What lines below contain the string "degrees"? List them all.

DATA TO PROCESS:

■ ■ ■

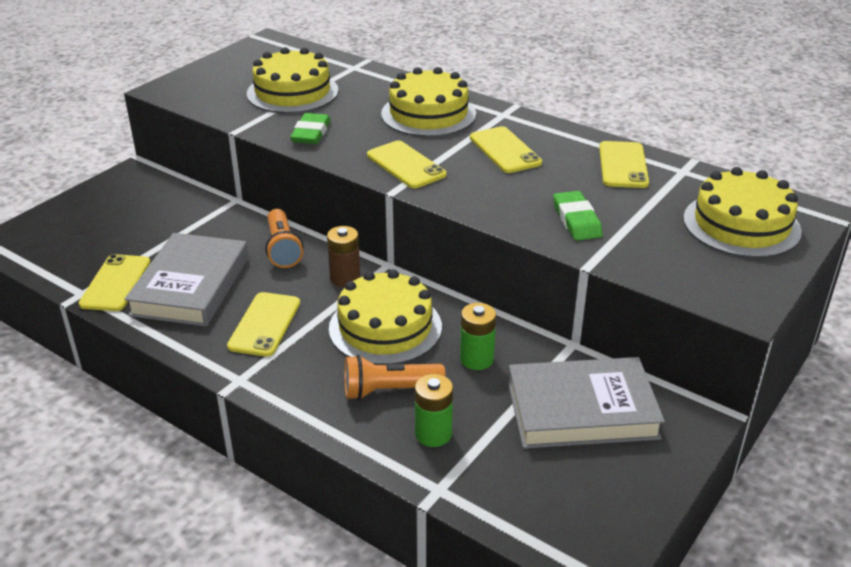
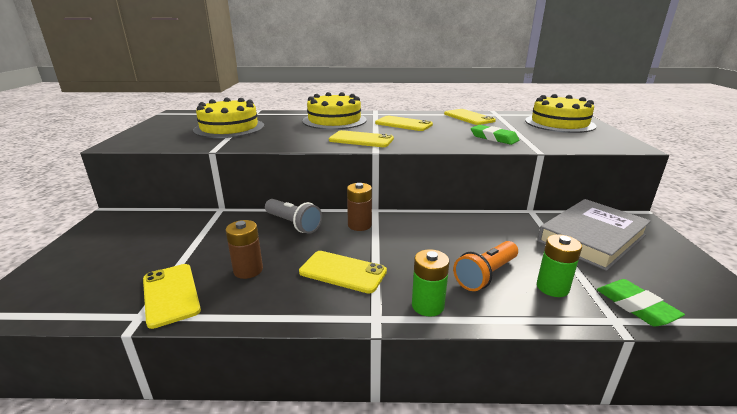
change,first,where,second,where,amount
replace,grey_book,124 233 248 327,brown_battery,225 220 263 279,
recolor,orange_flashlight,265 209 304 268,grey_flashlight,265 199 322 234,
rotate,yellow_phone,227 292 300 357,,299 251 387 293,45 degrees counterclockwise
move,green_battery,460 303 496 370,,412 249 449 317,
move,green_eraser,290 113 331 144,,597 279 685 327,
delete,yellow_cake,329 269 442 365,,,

■ ■ ■

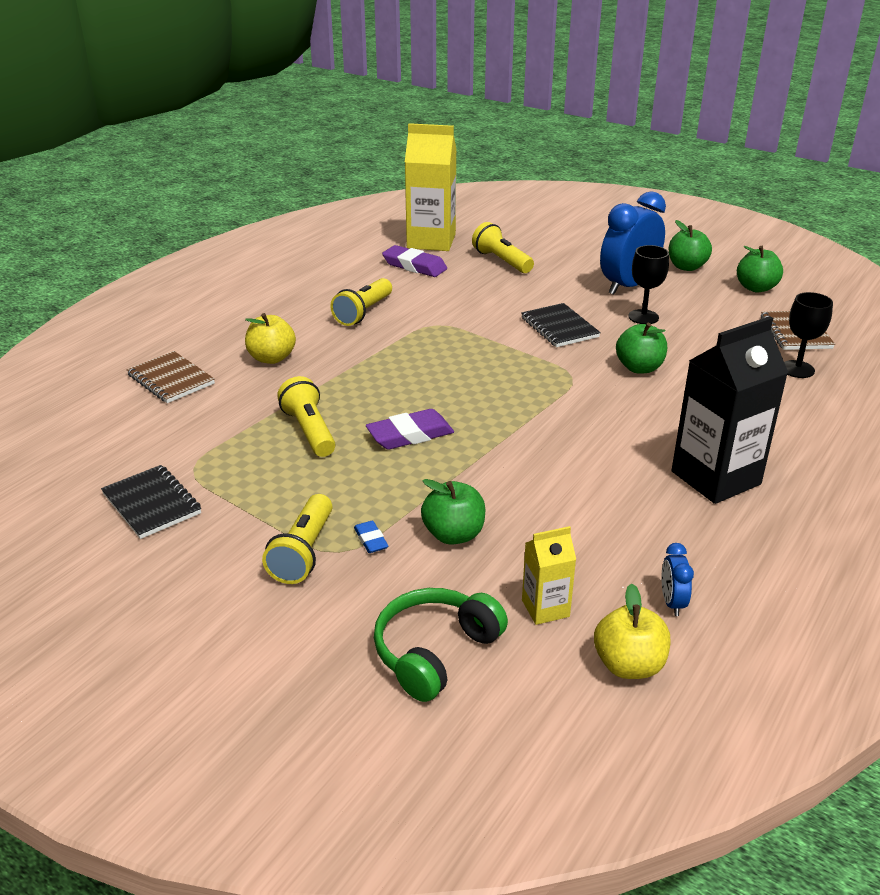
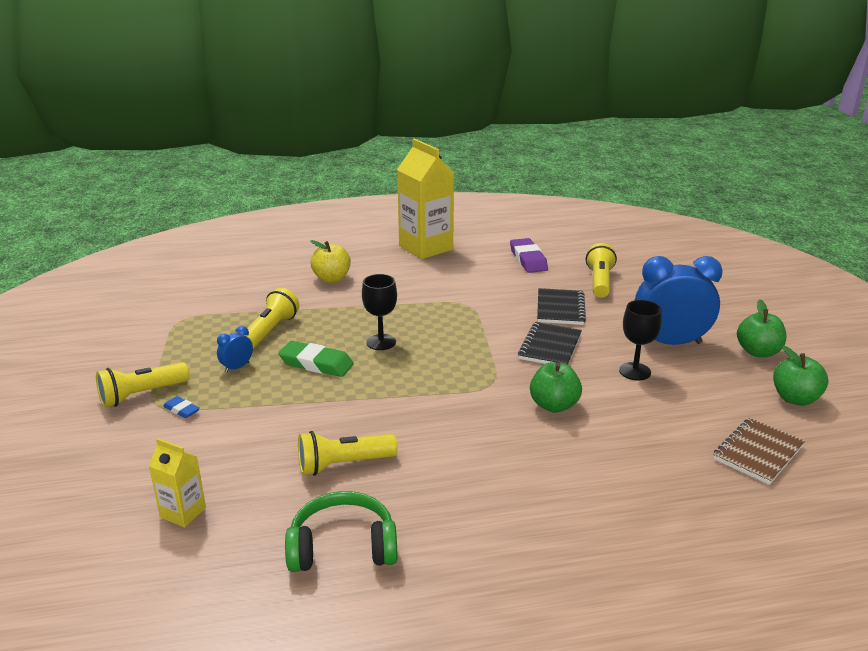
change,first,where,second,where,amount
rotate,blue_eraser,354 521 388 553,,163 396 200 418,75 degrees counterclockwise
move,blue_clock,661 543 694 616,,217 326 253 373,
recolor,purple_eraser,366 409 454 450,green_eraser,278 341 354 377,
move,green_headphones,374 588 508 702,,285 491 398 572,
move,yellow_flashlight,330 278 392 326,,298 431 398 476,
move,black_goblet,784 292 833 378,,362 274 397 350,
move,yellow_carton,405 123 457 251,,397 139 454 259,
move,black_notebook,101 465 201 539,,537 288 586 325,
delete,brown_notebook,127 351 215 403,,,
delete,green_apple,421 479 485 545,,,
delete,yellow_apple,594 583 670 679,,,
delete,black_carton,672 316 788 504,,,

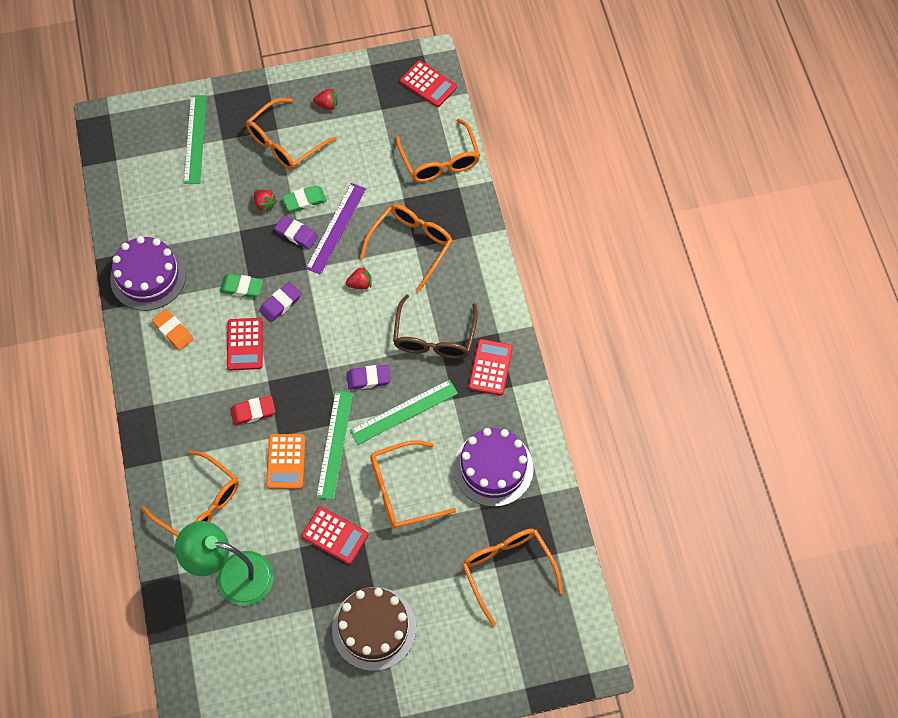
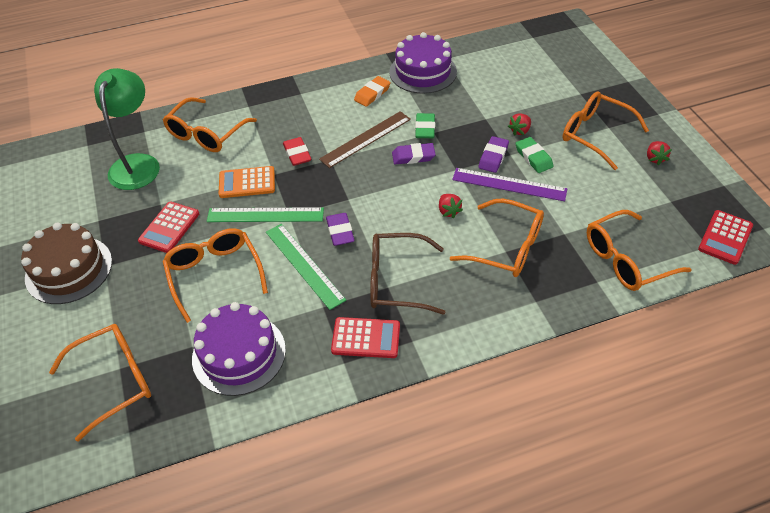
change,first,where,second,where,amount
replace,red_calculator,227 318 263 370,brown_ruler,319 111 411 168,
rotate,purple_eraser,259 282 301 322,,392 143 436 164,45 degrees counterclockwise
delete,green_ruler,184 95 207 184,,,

■ ■ ■

RESPONSE TO THIS TASK:
rotate,yellow_phone,227 292 300 357,,299 251 387 293,45 degrees counterclockwise
rotate,blue_eraser,354 521 388 553,,163 396 200 418,75 degrees counterclockwise
rotate,purple_eraser,259 282 301 322,,392 143 436 164,45 degrees counterclockwise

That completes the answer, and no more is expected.